### How to complete this task:
Beginning with the line where "U1: PC817 -> SFH615" appears, please restate each line of the records below word for word until the last one, inclusive, and nothing else.
Segment Open
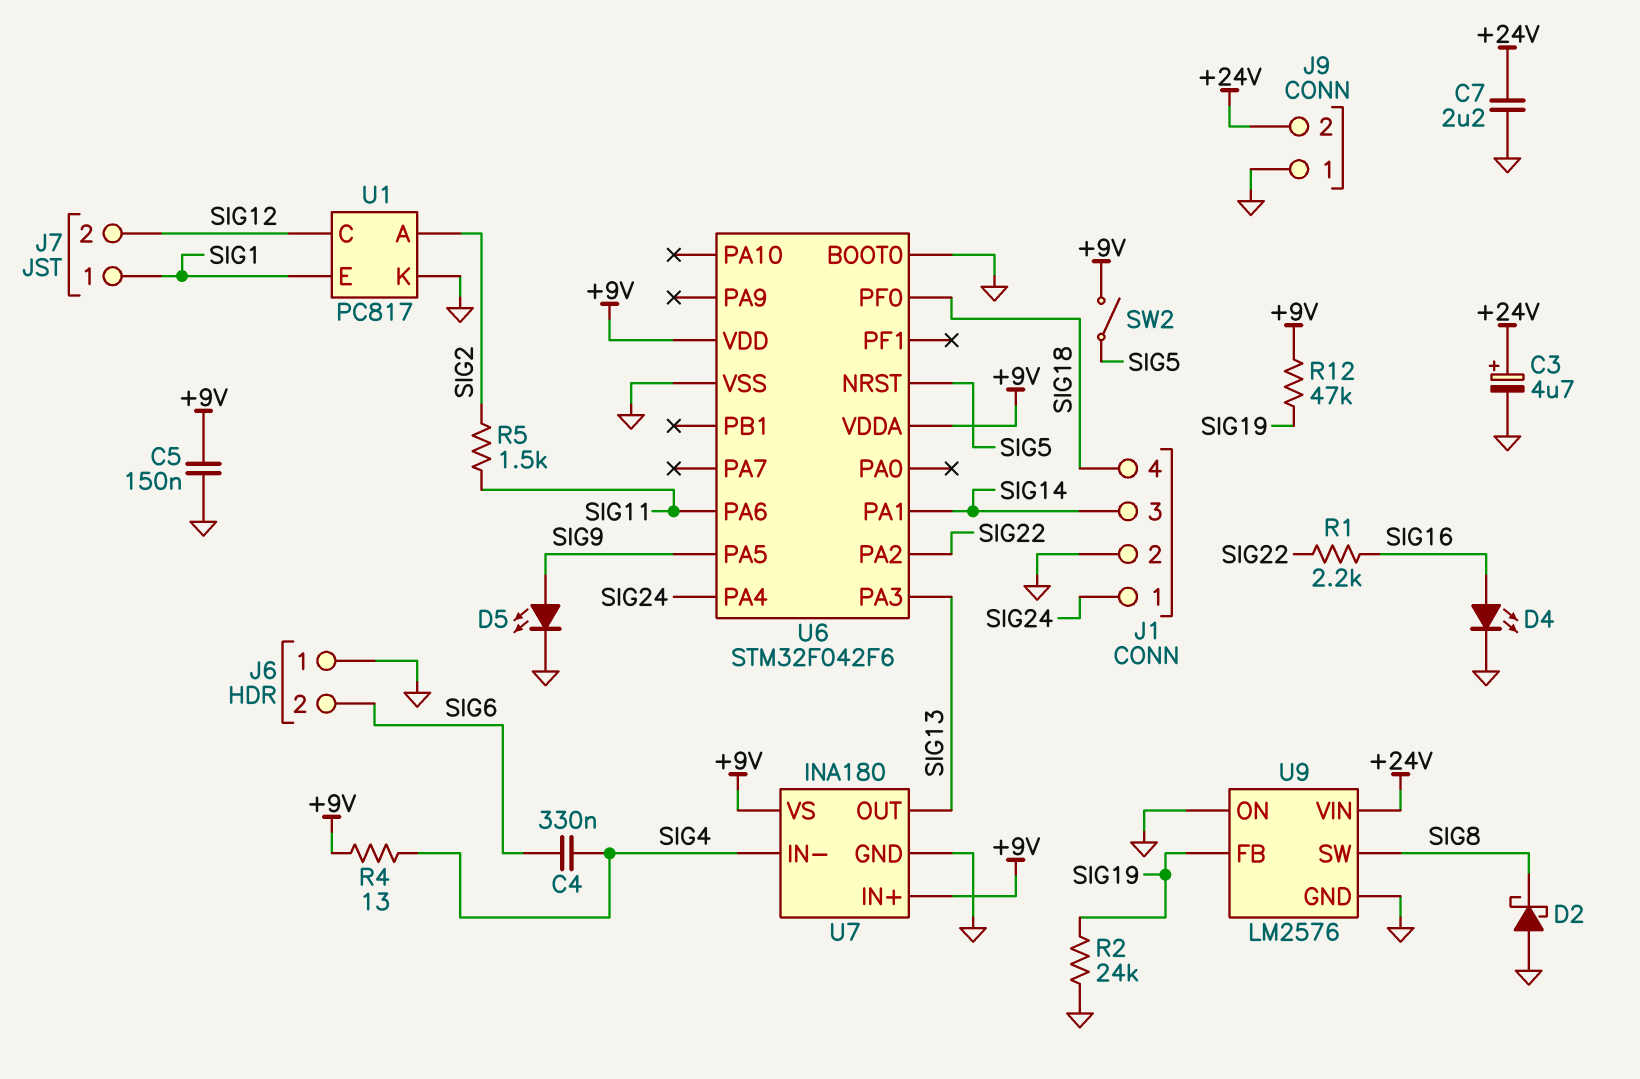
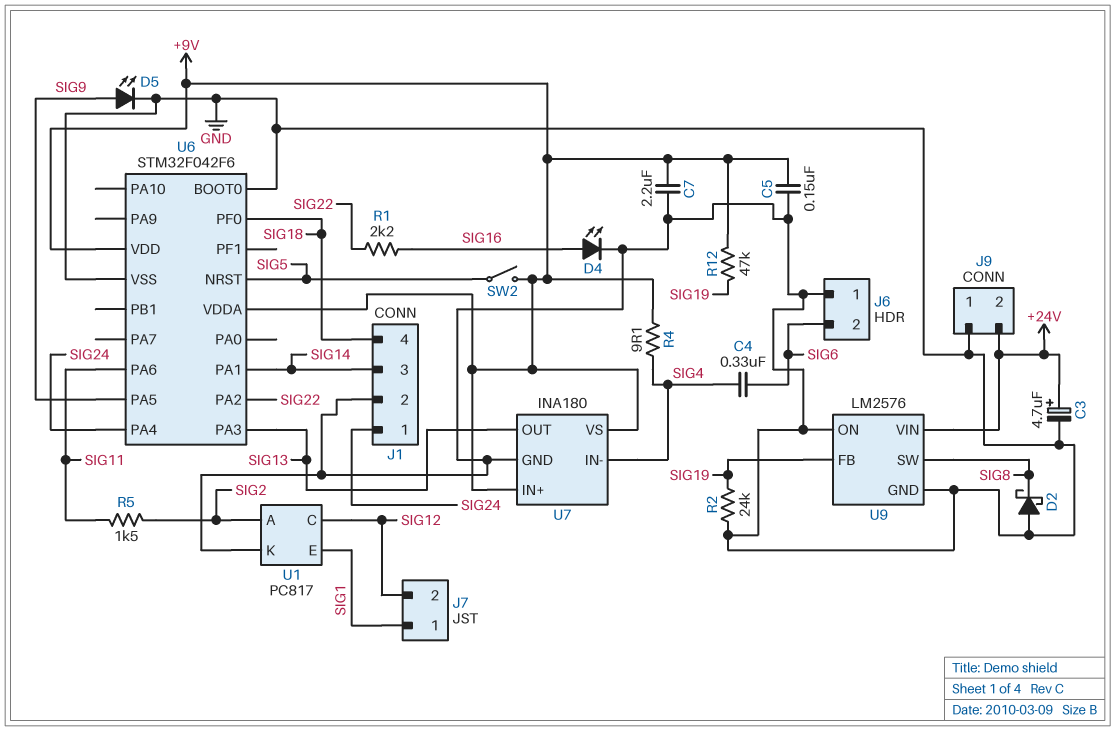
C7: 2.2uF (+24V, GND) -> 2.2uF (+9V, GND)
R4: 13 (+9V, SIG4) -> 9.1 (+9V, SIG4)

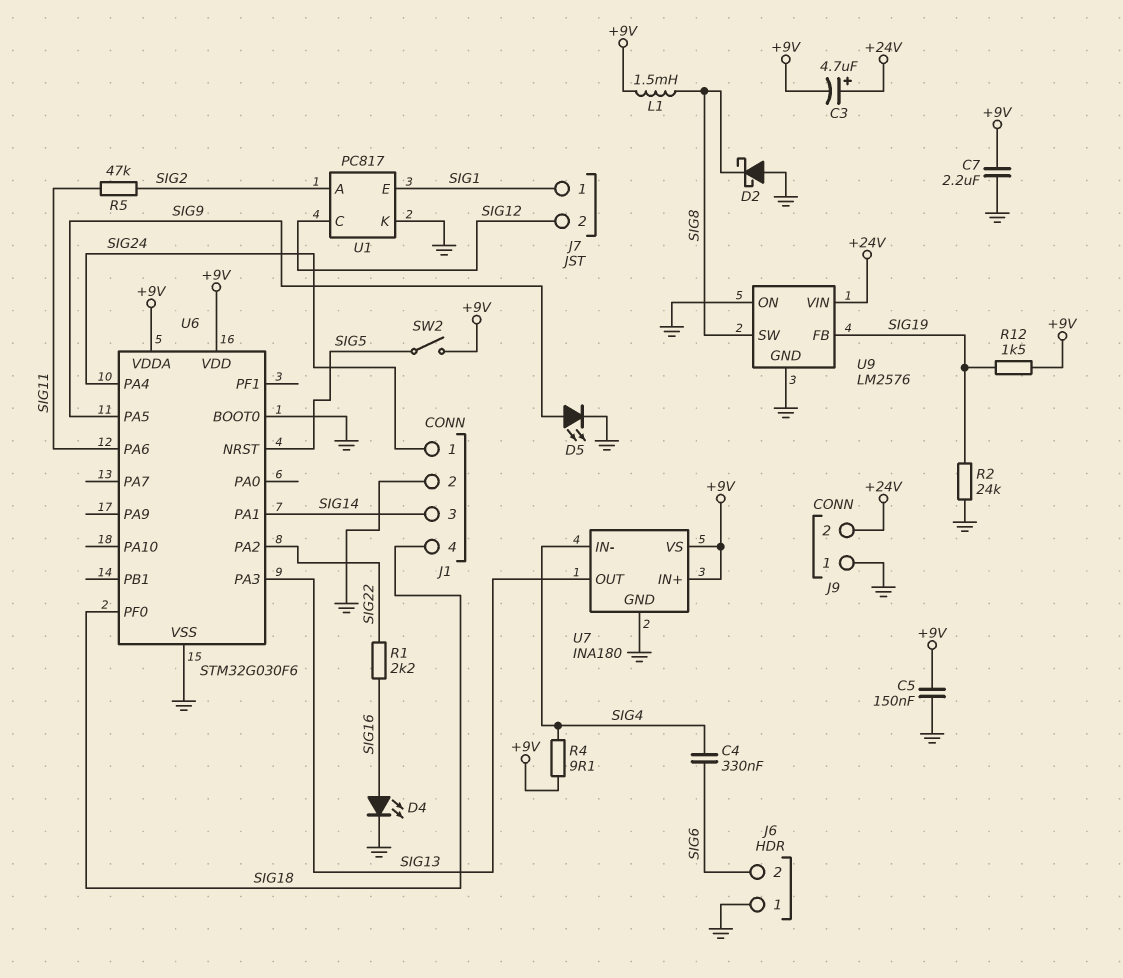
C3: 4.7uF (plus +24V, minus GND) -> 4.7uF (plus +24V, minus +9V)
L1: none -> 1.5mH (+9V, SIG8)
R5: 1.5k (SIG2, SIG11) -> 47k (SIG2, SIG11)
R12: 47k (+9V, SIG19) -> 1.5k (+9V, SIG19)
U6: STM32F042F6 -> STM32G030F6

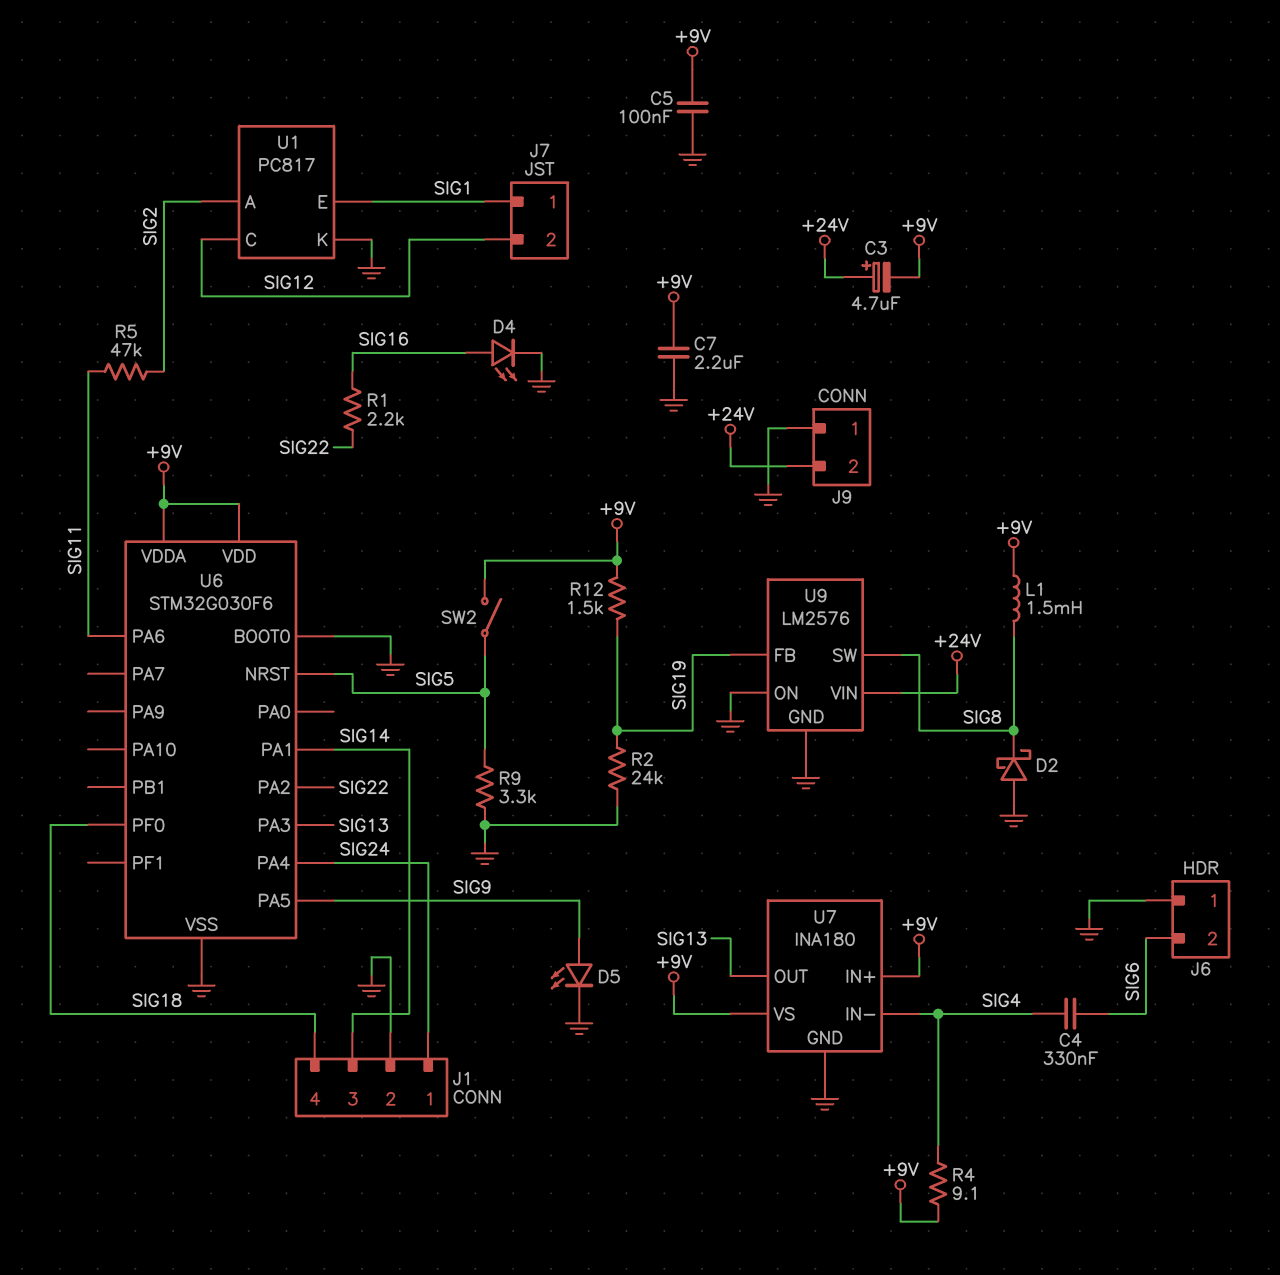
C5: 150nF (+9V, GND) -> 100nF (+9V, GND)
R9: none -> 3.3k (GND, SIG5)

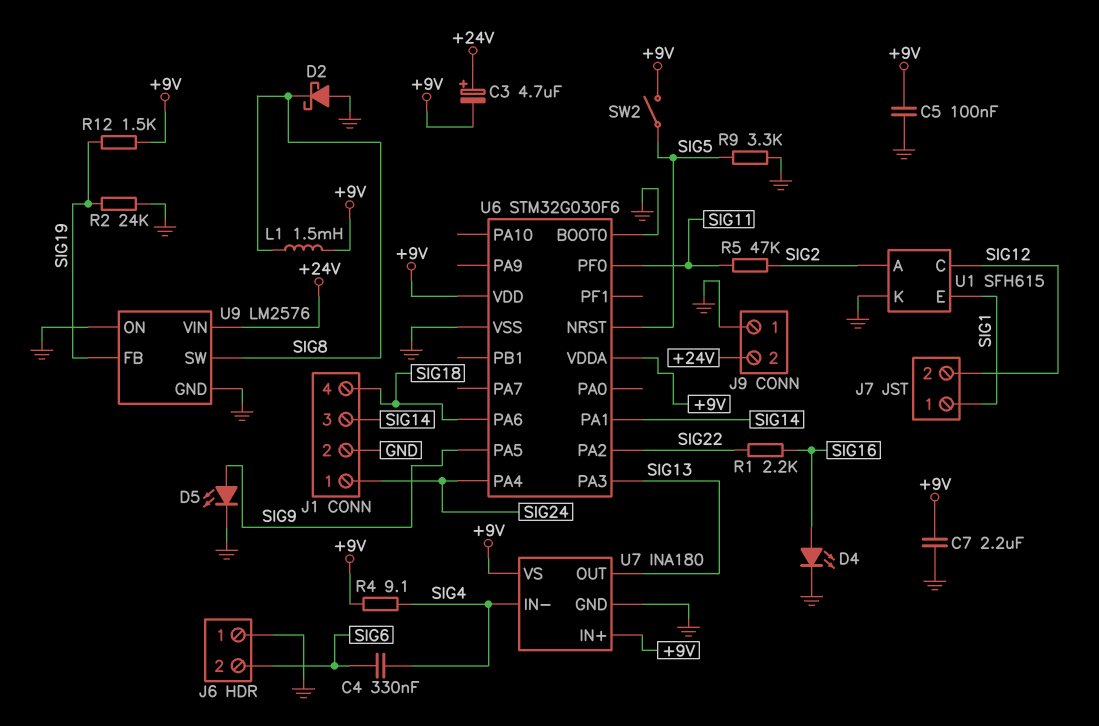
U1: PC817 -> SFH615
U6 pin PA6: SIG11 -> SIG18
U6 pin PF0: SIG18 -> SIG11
Segment Closed
### Reply:
U1: PC817 -> SFH615
U6 pin PA6: SIG11 -> SIG18
U6 pin PF0: SIG18 -> SIG11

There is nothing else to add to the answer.